● **WORK TO BE COMPLETED**:
After finding the line with "L2: 1uH (GND, n4) -> 1uH (GND, n3)" in the entries below, retype exactly each line from there through the line with "T2: PNP TIP127", including that final line.

● **RECORDS FOR THIS TASK**:

BEGIN

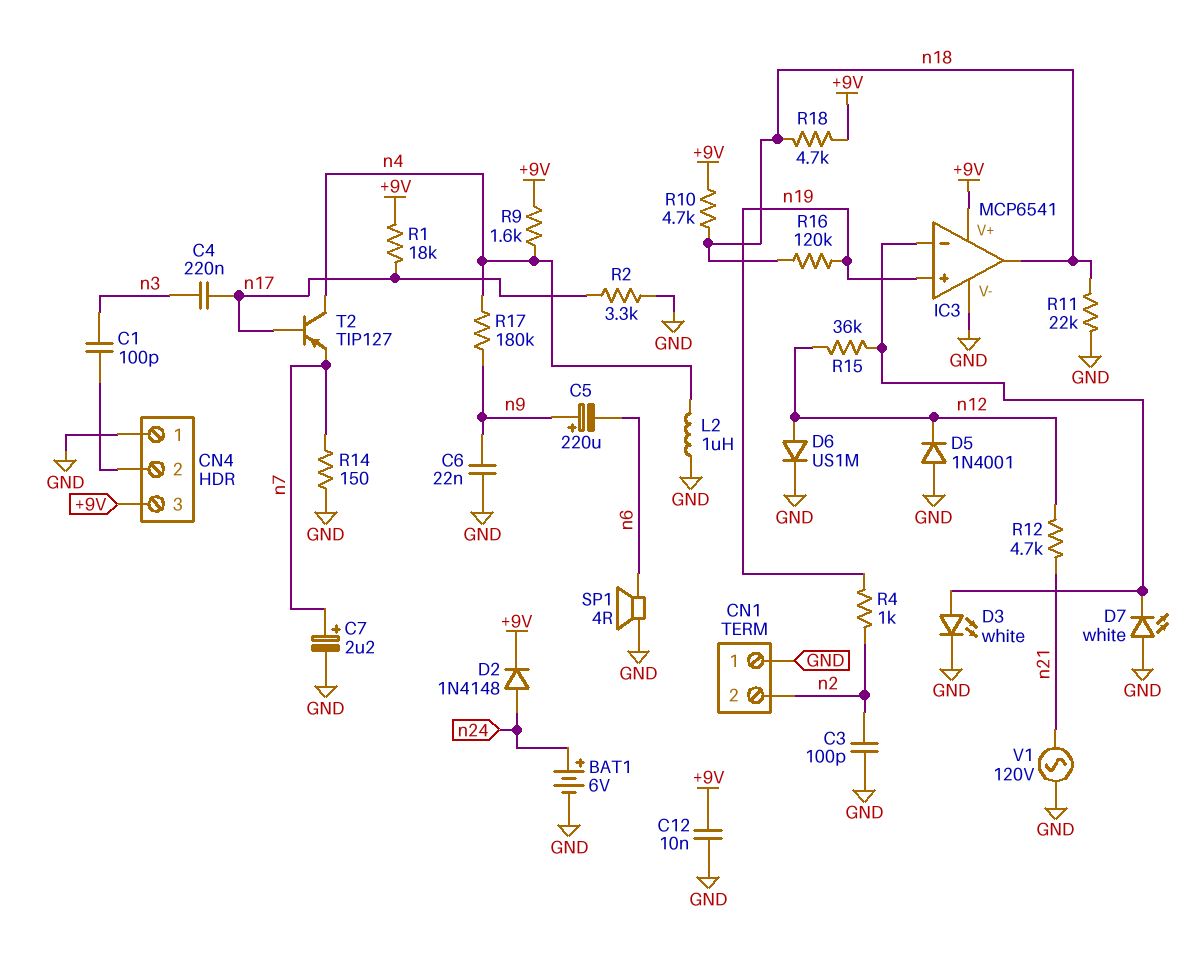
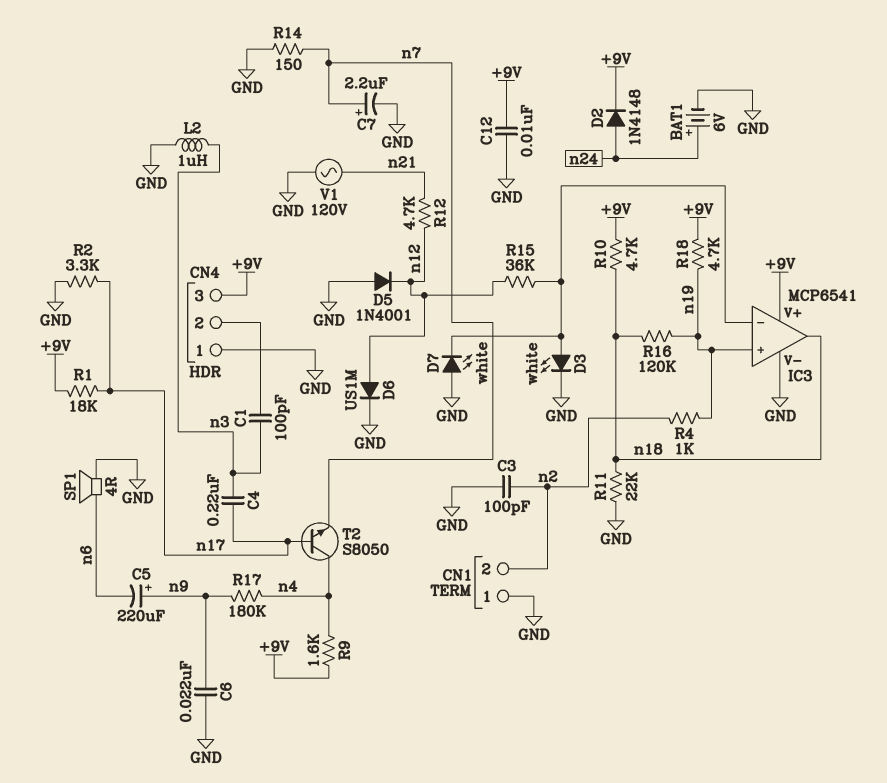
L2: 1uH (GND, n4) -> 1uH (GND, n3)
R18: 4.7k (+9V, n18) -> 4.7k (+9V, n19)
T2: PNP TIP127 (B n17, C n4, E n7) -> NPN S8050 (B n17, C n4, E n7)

END
BEGIN

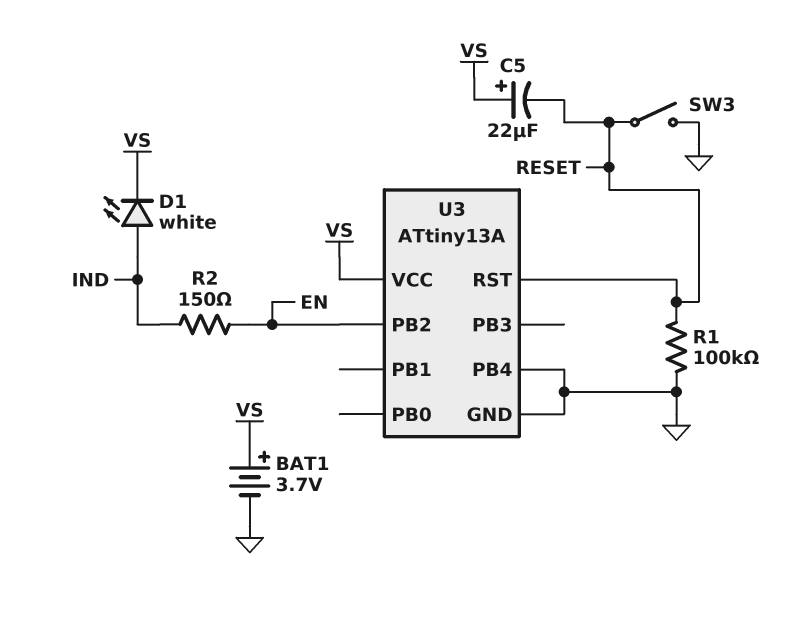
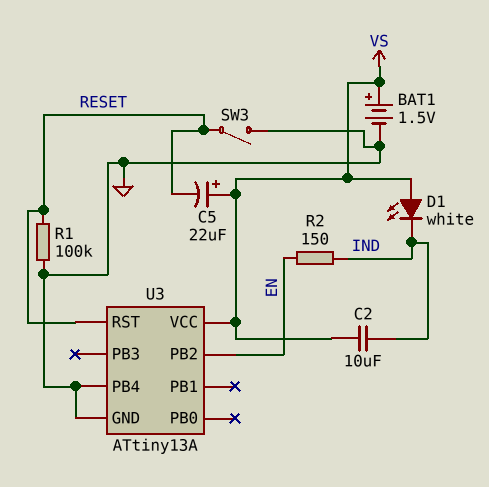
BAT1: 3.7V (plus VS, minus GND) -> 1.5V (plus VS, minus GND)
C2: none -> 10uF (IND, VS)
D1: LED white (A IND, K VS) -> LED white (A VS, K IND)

END

● **SOLUTION TO THIS TASK**:
L2: 1uH (GND, n4) -> 1uH (GND, n3)
R18: 4.7k (+9V, n18) -> 4.7k (+9V, n19)
T2: PNP TIP127 (B n17, C n4, E n7) -> NPN S8050 (B n17, C n4, E n7)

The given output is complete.